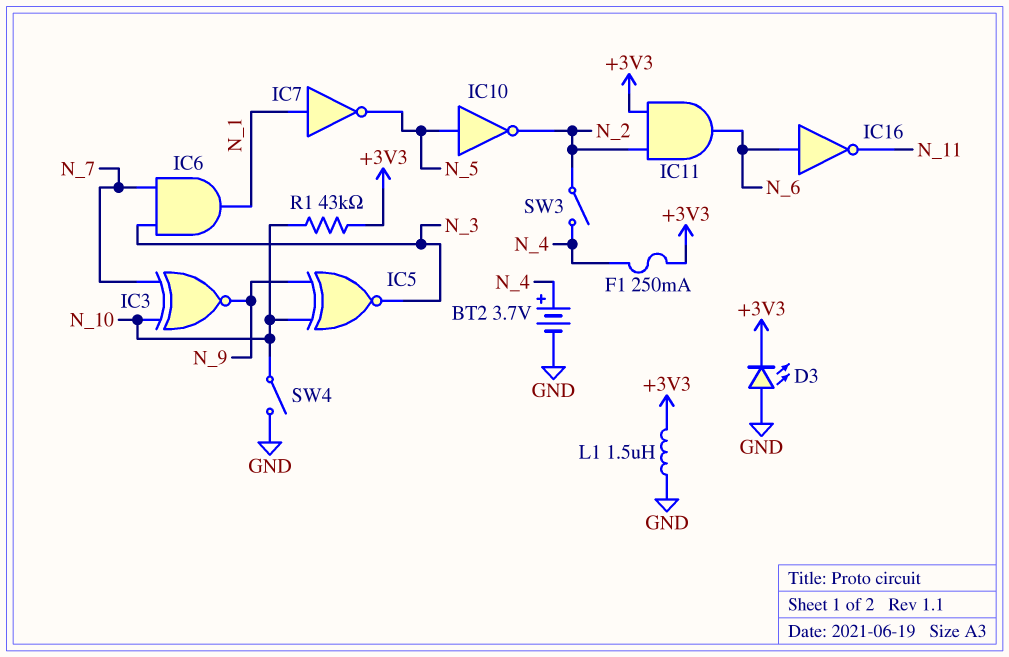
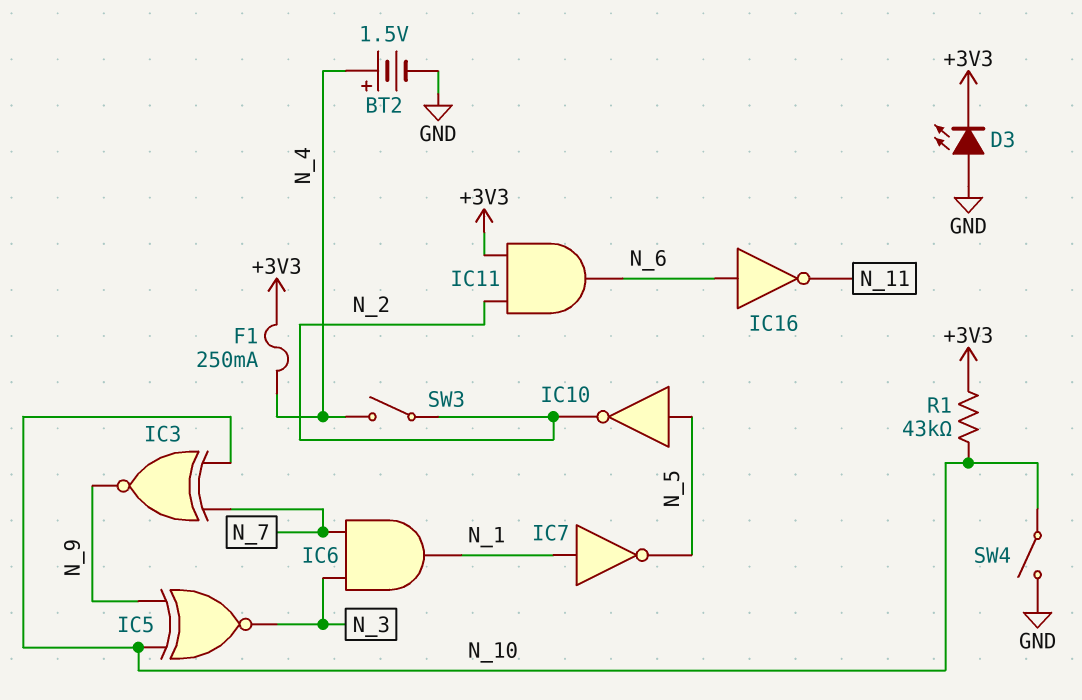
BT2: 3.7V (plus N_4, minus GND) -> 1.5V (plus N_4, minus GND)
L1: 1.5uH (+3V3, GND) -> none

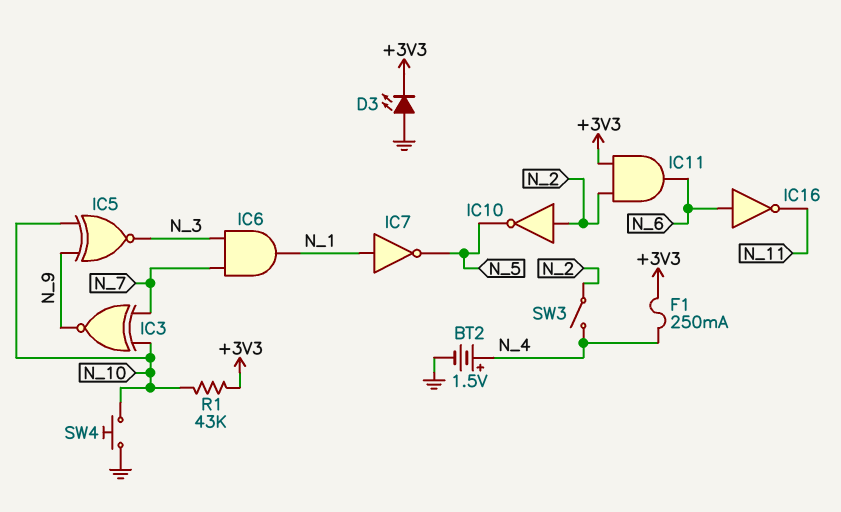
IC10: NOT (in N_5, out N_2) -> NOT (in N_2, out N_5)
SW4: switch (GND, N_10) -> button (GND, N_10)

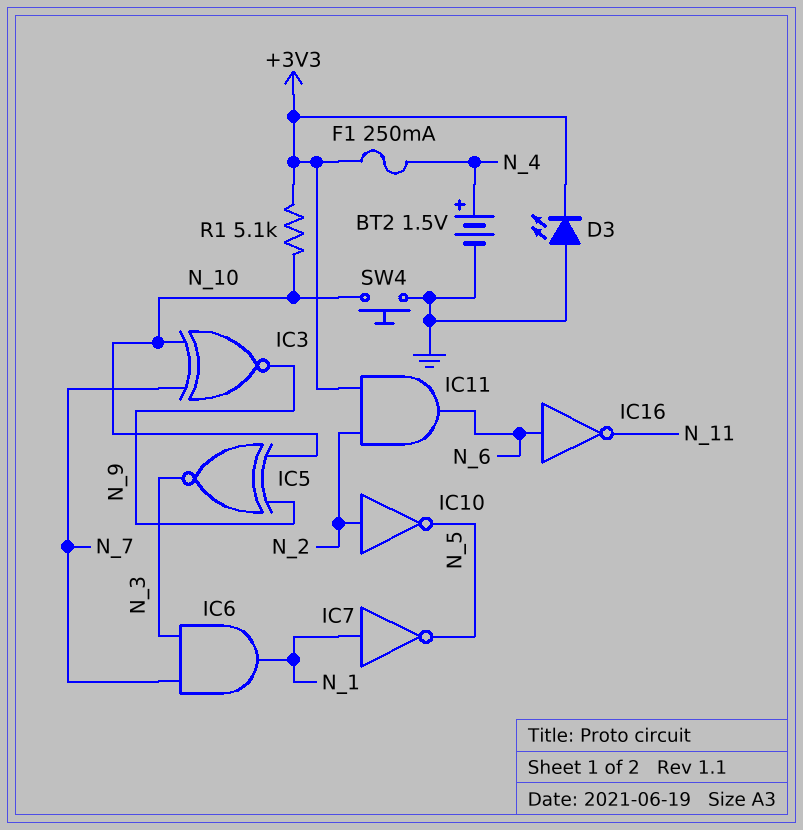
R1: 43k (+3V3, N_10) -> 5.1k (+3V3, N_10)
SW3: switch (N_2, N_4) -> none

_ _ _ _ _ _ _

• [WORK REQUIRED]: Within the listing, count the lines that contain the word "switch", and give the count by itself.

• [TASK OUTPUT]: 2